Task directions —
Although the entries contain pictures, copy only their text, exactly as written.

==== Working data

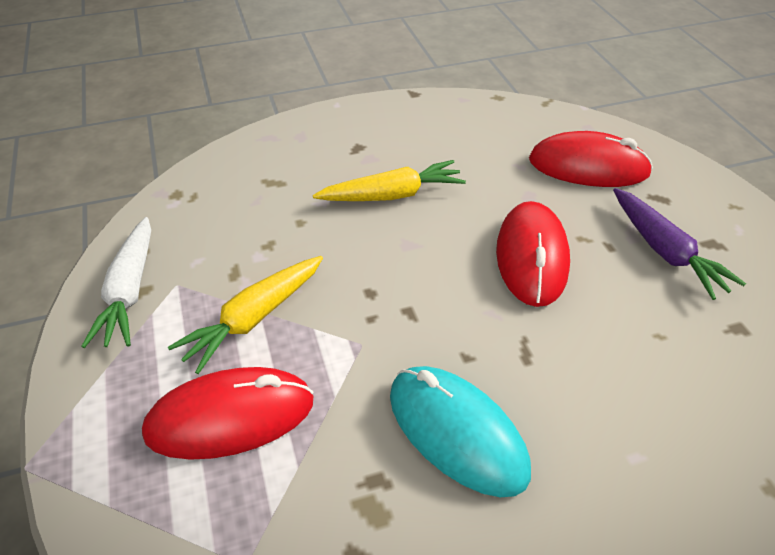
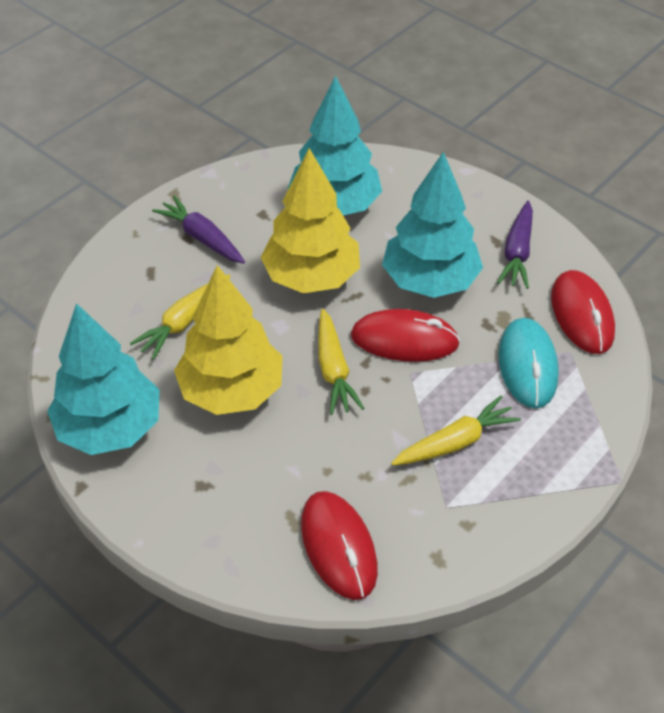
purple carrot: 1 -> 2
turquoise tree: 0 -> 3
white carrot: 1 -> 0
yellow carrot: 2 -> 3
yellow tree: 0 -> 2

========

Solution to this problem —
purple carrot: 1 -> 2
turquoise tree: 0 -> 3
white carrot: 1 -> 0
yellow carrot: 2 -> 3
yellow tree: 0 -> 2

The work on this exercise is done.